TASK TO CARRY OUT →
Where the records below reach the line containing "red mouse [318,195,369,268] -> none", start transcribing, and end with the line containing "none -> orange carrot [348,179,367,233]", exactly and with nothing else added.

SUPPLIED INFORMATION →
◇ ◇ ◇ ◇
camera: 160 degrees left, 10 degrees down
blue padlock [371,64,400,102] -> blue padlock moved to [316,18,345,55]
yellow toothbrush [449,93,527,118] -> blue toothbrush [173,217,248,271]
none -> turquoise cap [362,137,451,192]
◇ ◇ ◇ ◇
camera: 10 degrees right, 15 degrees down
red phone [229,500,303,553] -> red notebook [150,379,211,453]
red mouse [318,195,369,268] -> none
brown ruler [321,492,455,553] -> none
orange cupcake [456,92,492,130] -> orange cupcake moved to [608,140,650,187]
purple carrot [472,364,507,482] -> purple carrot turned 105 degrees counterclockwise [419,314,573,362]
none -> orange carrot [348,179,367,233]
◇ ◇ ◇ ◇
TASK ANSWER →
red mouse [318,195,369,268] -> none
brown ruler [321,492,455,553] -> none
orange cupcake [456,92,492,130] -> orange cupcake moved to [608,140,650,187]
purple carrot [472,364,507,482] -> purple carrot turned 105 degrees counterclockwise [419,314,573,362]
none -> orange carrot [348,179,367,233]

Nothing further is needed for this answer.